Saved data entries
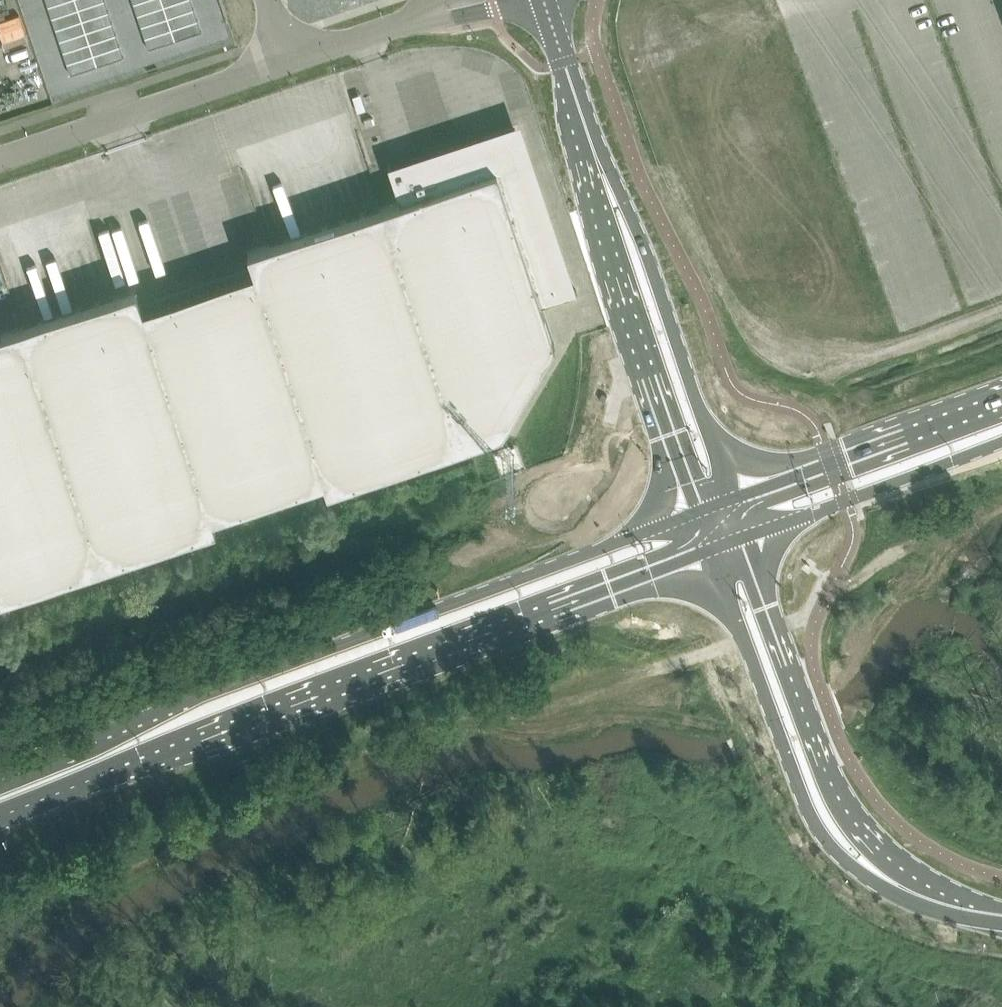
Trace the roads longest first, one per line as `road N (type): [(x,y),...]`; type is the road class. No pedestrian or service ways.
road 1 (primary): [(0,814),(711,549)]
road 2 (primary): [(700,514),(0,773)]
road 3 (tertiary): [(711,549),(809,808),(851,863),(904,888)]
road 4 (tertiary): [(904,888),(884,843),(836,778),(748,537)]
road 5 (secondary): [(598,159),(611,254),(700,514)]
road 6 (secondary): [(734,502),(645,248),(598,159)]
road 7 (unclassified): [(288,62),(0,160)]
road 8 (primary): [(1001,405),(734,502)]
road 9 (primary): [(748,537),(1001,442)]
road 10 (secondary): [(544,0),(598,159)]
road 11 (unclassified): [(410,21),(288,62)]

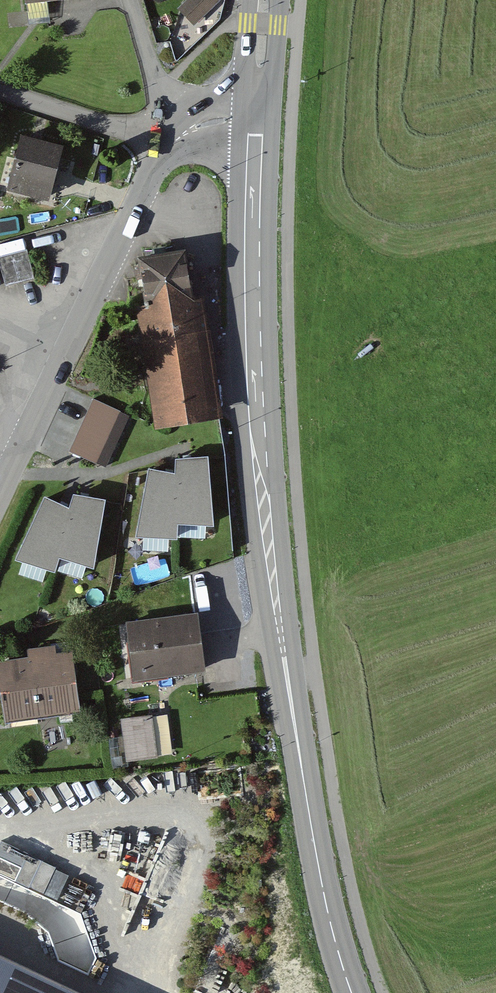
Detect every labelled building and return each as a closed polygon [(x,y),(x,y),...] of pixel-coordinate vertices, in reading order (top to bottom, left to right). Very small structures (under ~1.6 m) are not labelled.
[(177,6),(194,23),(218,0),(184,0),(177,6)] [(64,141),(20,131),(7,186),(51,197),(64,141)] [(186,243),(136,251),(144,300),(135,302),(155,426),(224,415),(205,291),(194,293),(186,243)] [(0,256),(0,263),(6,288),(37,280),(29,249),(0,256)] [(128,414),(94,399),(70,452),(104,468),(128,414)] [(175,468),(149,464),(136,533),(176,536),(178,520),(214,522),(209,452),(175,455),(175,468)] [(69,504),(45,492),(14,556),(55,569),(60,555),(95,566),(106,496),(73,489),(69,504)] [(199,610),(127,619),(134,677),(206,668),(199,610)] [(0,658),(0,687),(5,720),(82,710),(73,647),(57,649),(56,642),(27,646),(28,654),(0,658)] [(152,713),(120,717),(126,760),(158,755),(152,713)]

What is needed: Return every record above exactly as written, but drop the pictures.

Written response:
Trace the roads longest first, one per line as `road N (type): [(x,y),...]`; type is the road class. No pedestrian or service ways.
road 1 (primary): [(0,814),(711,549)]
road 2 (primary): [(700,514),(0,773)]
road 3 (tertiary): [(711,549),(809,808),(851,863),(904,888)]
road 4 (tertiary): [(904,888),(884,843),(836,778),(748,537)]
road 5 (secondary): [(598,159),(611,254),(700,514)]
road 6 (secondary): [(734,502),(645,248),(598,159)]
road 7 (unclassified): [(288,62),(0,160)]
road 8 (primary): [(1001,405),(734,502)]
road 9 (primary): [(748,537),(1001,442)]
road 10 (secondary): [(544,0),(598,159)]
road 11 (unclassified): [(410,21),(288,62)]

Detect every labelled building and return each as a closed polygon [(x,y),(x,y),...] of pixel-coordinate vertices, in reading order (top to bottom, left to right). Very small structures (under ~1.6 m) are not labelled.
[(177,6),(194,23),(218,0),(184,0),(177,6)] [(64,141),(20,131),(7,186),(51,197),(64,141)] [(186,243),(136,251),(144,300),(135,302),(155,426),(224,415),(205,291),(194,293),(186,243)] [(0,256),(0,263),(6,288),(37,280),(29,249),(0,256)] [(128,414),(94,399),(70,452),(104,468),(128,414)] [(175,468),(149,464),(136,533),(176,536),(178,520),(214,522),(209,452),(175,455),(175,468)] [(69,504),(45,492),(14,556),(55,569),(60,555),(95,566),(106,496),(73,489),(69,504)] [(199,610),(127,619),(134,677),(206,668),(199,610)] [(0,658),(0,687),(5,720),(82,710),(73,647),(57,649),(56,642),(27,646),(28,654),(0,658)] [(152,713),(120,717),(126,760),(158,755),(152,713)]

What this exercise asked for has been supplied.